__EXERCISE BRIEF__. The lines to return are those below that contain the word "orange".

*****

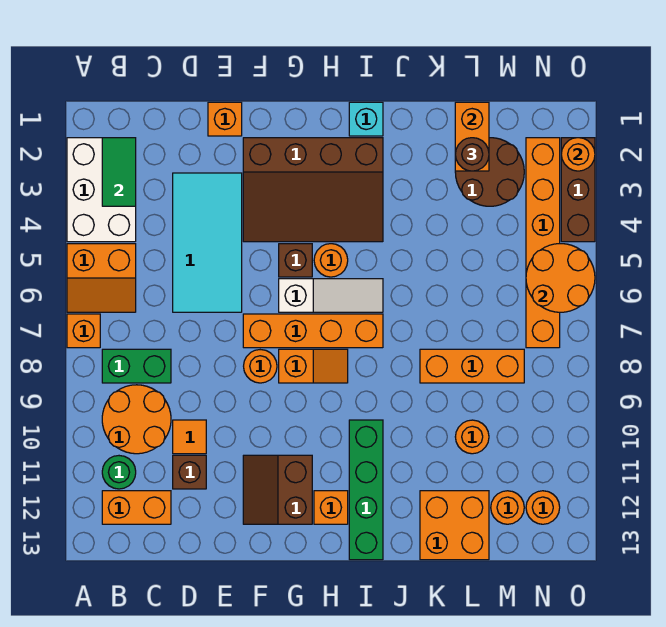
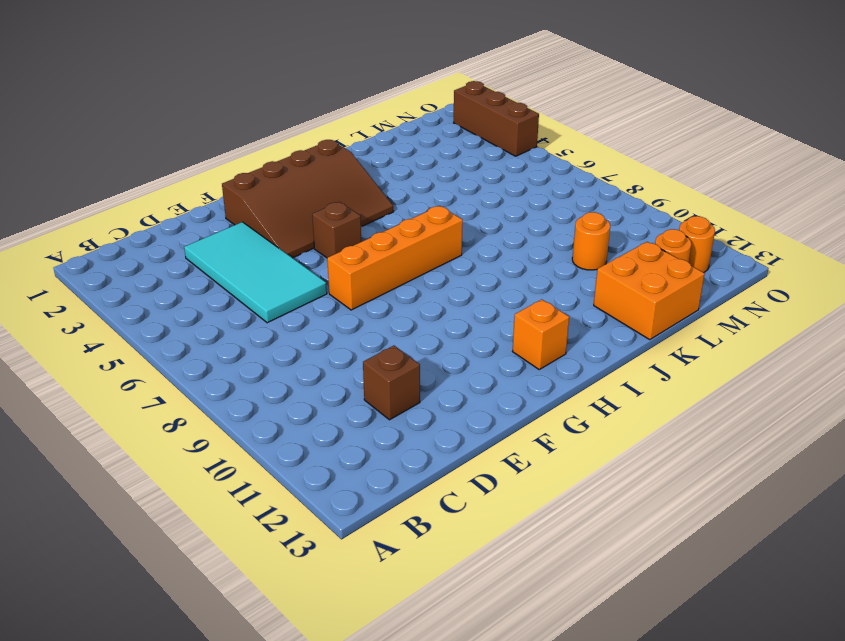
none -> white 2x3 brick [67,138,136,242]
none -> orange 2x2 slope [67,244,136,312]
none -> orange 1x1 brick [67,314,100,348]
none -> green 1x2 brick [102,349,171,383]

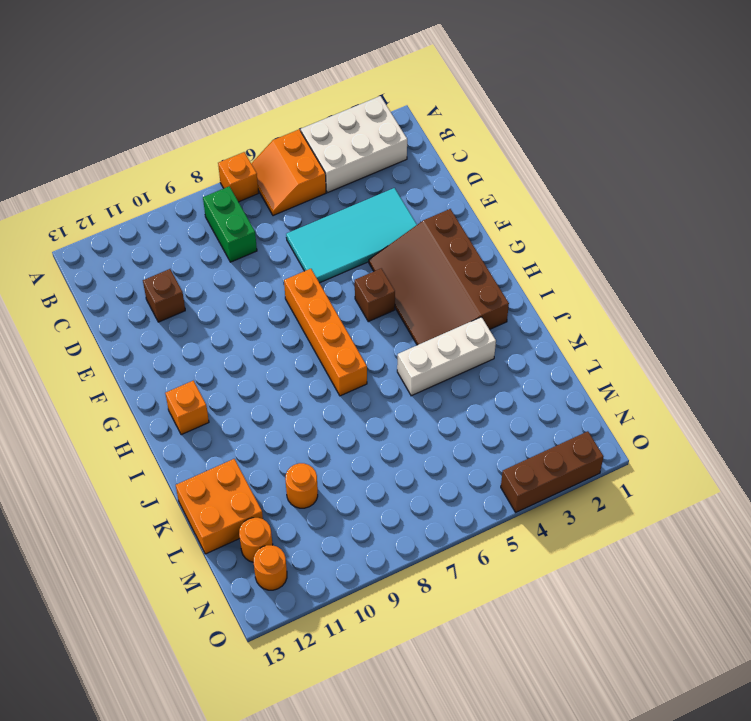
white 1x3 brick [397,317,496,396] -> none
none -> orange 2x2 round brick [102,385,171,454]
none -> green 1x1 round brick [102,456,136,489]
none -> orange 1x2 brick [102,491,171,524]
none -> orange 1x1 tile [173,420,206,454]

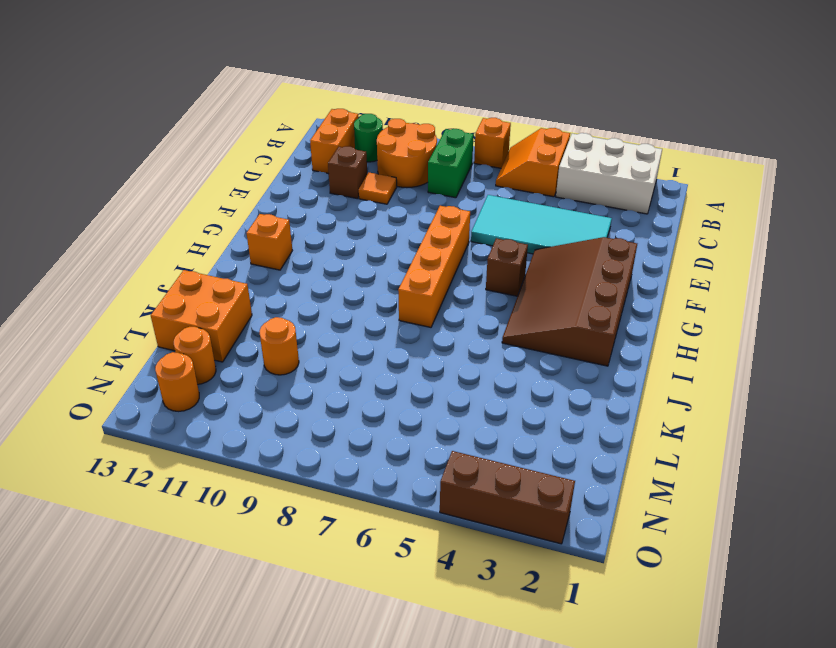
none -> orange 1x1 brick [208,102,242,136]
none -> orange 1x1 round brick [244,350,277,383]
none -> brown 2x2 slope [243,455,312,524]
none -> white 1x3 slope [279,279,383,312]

*****

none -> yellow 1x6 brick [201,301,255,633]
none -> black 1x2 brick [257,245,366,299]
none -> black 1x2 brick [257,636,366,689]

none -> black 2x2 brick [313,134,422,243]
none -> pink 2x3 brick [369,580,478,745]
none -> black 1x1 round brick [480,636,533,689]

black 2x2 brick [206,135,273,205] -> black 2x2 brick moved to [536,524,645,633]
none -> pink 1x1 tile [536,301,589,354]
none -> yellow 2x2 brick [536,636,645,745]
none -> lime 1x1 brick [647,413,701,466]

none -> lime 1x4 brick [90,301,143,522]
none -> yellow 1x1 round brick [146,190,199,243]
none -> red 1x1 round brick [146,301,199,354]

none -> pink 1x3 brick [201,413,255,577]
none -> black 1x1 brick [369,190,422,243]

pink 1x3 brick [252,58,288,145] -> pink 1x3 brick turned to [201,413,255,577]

*****

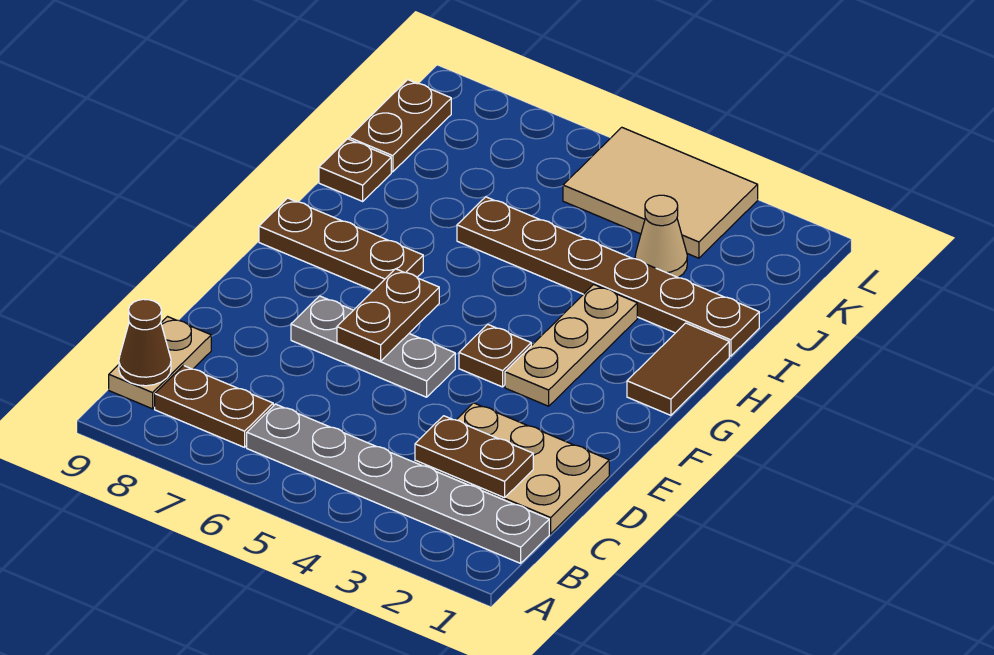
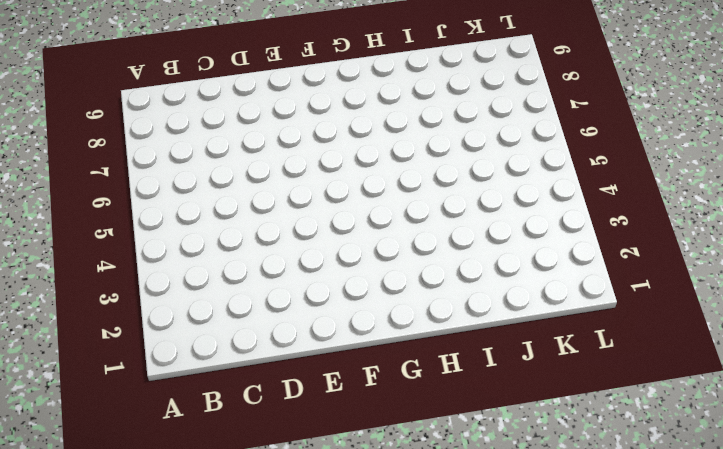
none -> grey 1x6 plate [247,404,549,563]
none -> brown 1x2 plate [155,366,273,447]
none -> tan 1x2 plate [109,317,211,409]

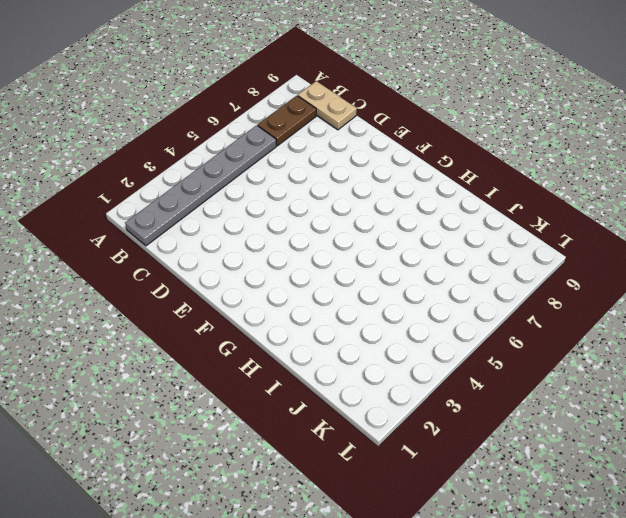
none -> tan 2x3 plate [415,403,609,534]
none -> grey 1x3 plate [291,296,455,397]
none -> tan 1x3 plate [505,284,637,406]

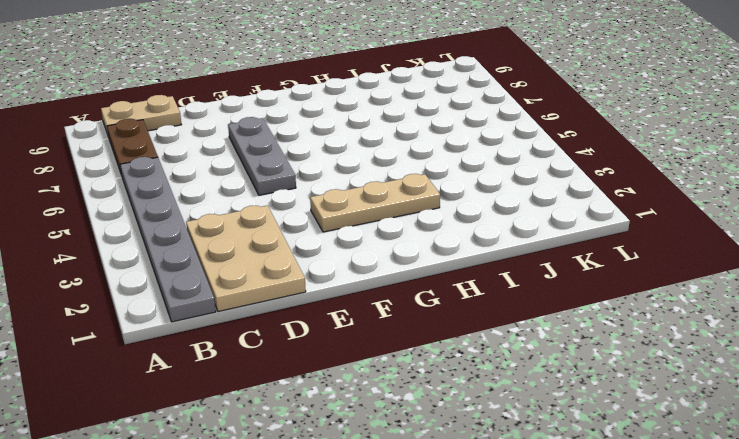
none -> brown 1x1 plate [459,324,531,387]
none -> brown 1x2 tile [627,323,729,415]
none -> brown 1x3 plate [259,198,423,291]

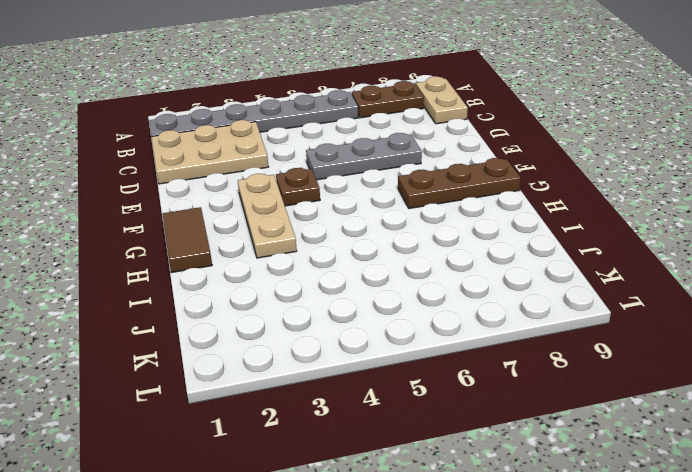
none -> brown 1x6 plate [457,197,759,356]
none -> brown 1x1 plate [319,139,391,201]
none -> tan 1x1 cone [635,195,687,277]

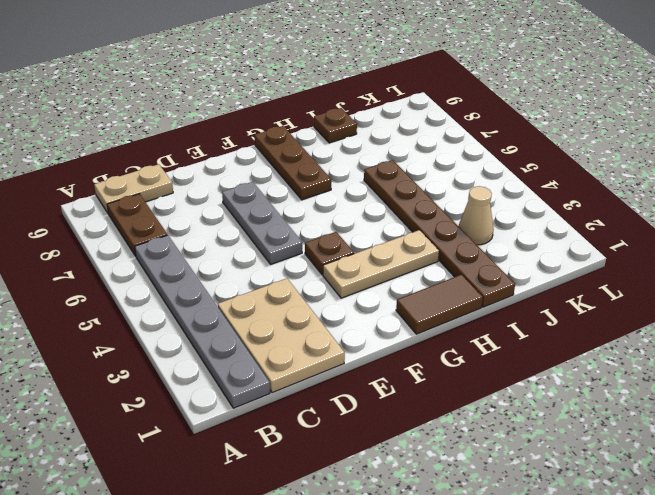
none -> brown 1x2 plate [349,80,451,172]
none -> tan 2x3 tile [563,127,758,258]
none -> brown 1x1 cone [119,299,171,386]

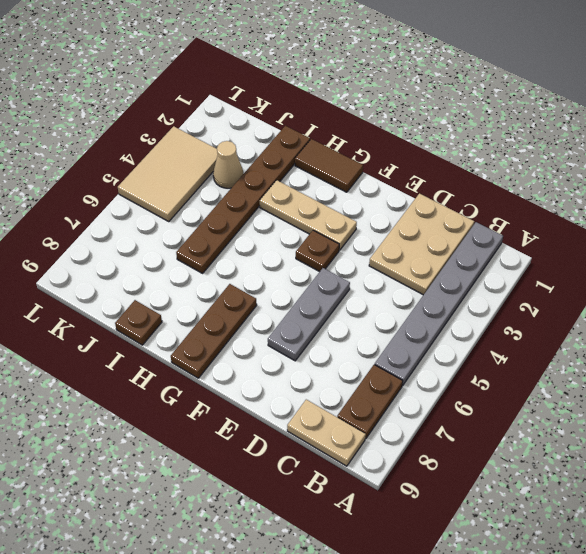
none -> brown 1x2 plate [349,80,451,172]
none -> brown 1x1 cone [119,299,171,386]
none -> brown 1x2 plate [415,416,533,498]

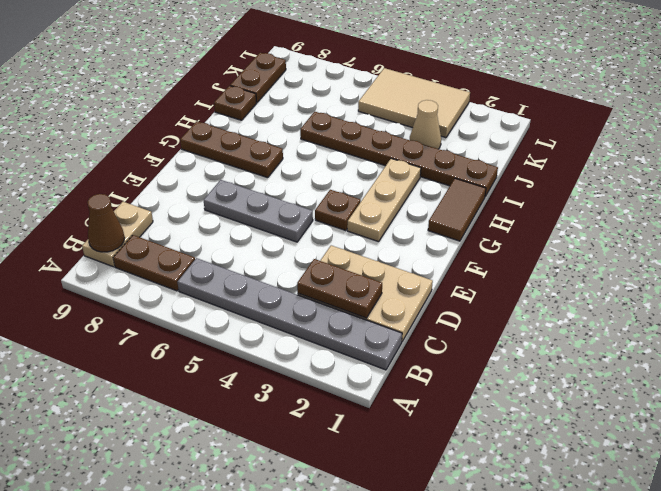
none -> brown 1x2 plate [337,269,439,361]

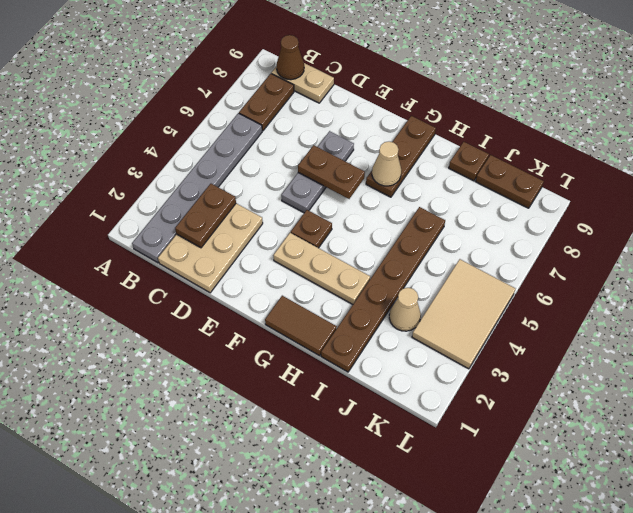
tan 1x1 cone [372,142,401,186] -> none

*****

__RESPONSE AREA__.
none -> orange 2x2 slope [67,244,136,312]
none -> orange 1x1 brick [67,314,100,348]
none -> orange 2x2 round brick [102,385,171,454]
none -> orange 1x2 brick [102,491,171,524]
none -> orange 1x1 tile [173,420,206,454]
none -> orange 1x1 brick [208,102,242,136]
none -> orange 1x1 round brick [244,350,277,383]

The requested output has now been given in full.